# Exercise aim
Copy exactly the lines of the material below that run from the one containing "pos1: [143, 333]" through the one containing "pos2: [205, 455]". Copy no other lines.

# The data
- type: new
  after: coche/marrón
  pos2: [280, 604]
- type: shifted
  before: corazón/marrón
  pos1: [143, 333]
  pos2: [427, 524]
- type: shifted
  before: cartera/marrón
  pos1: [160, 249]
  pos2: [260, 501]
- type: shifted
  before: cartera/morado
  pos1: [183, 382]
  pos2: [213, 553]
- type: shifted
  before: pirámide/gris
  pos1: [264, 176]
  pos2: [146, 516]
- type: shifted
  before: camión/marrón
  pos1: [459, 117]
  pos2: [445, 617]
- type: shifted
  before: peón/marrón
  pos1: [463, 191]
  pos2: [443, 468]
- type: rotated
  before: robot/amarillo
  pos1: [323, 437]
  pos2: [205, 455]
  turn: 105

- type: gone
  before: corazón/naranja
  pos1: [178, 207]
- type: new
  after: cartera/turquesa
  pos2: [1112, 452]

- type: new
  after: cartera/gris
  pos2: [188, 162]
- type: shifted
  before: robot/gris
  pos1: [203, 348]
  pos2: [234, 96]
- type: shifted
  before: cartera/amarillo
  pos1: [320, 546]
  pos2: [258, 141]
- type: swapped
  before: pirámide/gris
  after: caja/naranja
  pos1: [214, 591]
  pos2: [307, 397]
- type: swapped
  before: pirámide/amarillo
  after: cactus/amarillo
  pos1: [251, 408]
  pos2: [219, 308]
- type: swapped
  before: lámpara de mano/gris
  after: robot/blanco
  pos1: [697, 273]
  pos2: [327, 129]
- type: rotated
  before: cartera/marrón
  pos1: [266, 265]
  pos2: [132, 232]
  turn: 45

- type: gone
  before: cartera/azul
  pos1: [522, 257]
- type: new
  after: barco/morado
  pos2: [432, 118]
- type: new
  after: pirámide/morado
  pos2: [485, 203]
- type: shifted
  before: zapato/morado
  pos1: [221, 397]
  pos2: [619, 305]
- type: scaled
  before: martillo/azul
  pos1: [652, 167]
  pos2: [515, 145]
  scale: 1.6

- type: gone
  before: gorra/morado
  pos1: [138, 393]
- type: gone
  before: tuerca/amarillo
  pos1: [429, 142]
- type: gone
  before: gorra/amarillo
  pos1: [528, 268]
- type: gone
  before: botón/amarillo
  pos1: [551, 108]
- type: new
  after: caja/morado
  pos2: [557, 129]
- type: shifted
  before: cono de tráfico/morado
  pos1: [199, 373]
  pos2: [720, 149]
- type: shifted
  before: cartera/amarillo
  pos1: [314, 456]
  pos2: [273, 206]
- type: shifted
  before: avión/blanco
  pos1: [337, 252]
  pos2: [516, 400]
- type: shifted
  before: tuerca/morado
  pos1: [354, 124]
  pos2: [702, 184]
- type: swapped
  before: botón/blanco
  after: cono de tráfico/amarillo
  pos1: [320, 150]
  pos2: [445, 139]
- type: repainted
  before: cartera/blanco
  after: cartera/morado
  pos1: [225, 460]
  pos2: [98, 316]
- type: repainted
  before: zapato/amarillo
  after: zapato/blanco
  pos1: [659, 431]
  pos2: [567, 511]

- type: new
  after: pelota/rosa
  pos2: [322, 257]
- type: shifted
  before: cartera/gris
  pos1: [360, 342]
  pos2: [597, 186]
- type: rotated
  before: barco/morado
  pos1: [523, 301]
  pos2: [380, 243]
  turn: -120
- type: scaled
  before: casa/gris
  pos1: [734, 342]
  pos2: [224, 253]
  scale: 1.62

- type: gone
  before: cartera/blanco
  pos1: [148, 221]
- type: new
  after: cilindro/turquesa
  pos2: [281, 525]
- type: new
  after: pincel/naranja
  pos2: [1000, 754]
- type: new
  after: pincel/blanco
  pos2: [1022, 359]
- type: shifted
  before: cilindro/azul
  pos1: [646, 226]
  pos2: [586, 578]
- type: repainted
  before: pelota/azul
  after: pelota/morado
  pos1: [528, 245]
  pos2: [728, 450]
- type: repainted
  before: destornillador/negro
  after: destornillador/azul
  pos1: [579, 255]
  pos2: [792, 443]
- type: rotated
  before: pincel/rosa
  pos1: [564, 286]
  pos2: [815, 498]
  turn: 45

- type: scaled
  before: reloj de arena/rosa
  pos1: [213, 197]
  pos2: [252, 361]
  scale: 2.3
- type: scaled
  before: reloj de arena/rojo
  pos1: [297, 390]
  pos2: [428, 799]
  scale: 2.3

# Solution to the exercise
  pos1: [143, 333]
  pos2: [427, 524]
- type: shifted
  before: cartera/marrón
  pos1: [160, 249]
  pos2: [260, 501]
- type: shifted
  before: cartera/morado
  pos1: [183, 382]
  pos2: [213, 553]
- type: shifted
  before: pirámide/gris
  pos1: [264, 176]
  pos2: [146, 516]
- type: shifted
  before: camión/marrón
  pos1: [459, 117]
  pos2: [445, 617]
- type: shifted
  before: peón/marrón
  pos1: [463, 191]
  pos2: [443, 468]
- type: rotated
  before: robot/amarillo
  pos1: [323, 437]
  pos2: [205, 455]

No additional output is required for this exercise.